Material for this task:
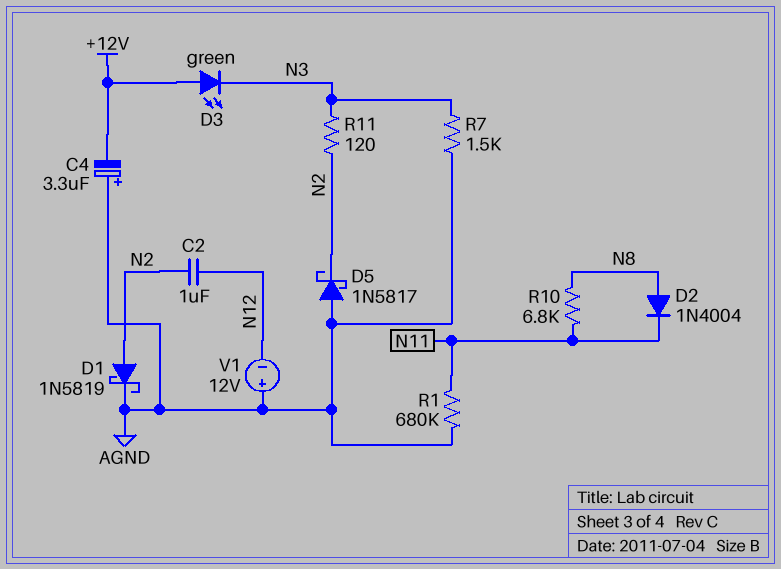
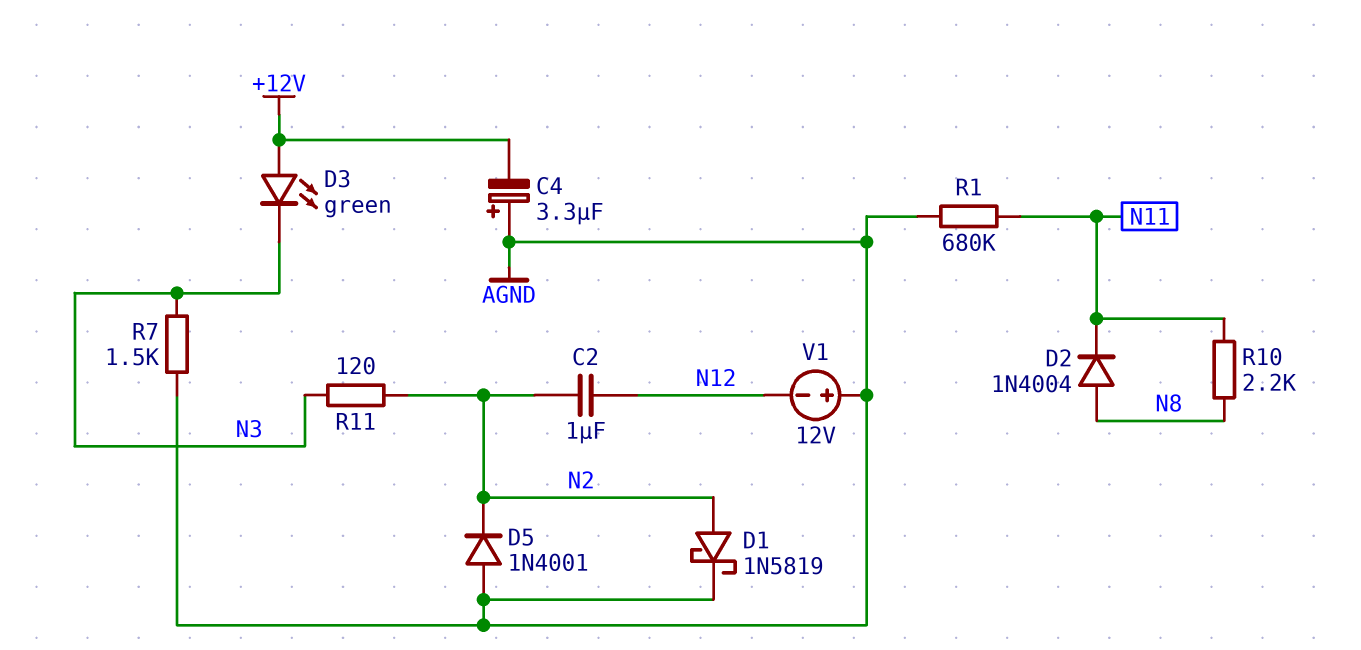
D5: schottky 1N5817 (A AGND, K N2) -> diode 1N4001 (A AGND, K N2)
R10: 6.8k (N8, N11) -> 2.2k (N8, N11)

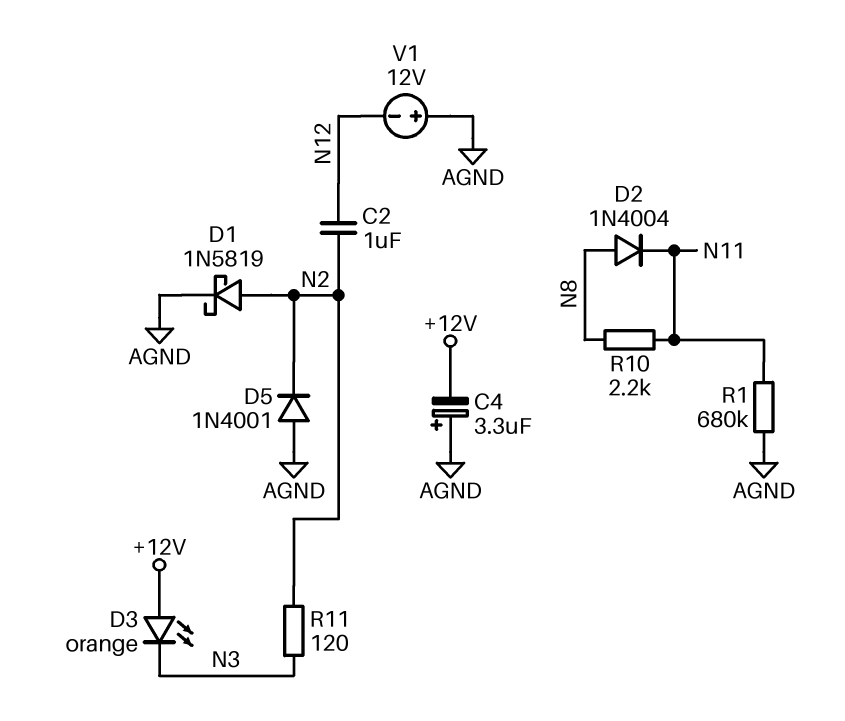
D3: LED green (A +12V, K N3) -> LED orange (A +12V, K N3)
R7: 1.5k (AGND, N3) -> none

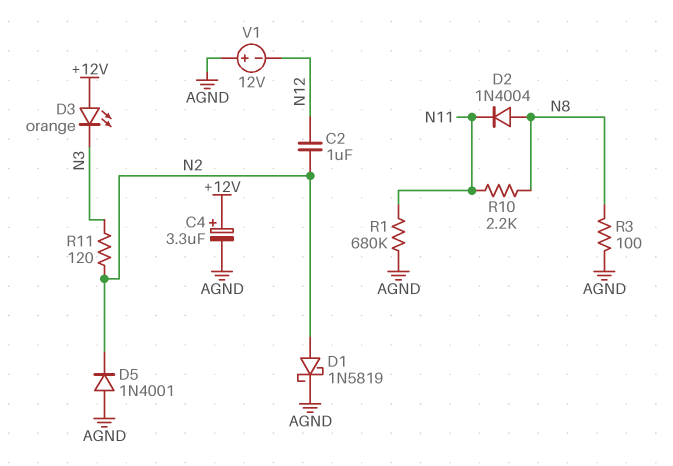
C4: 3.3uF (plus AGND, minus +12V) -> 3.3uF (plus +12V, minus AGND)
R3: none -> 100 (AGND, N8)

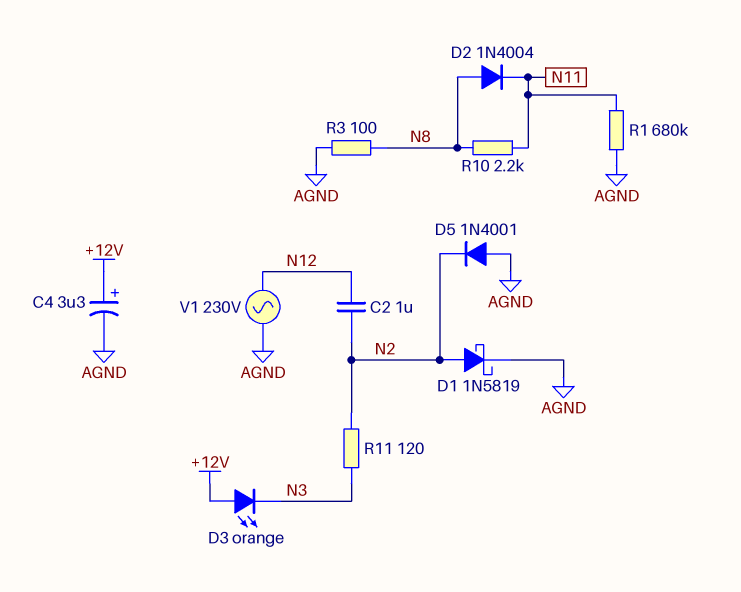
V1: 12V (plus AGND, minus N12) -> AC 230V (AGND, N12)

What the exercise asks:
From the data, work out how many lines include the word "none"; the reply is that number and nothing else.

Answer space:
2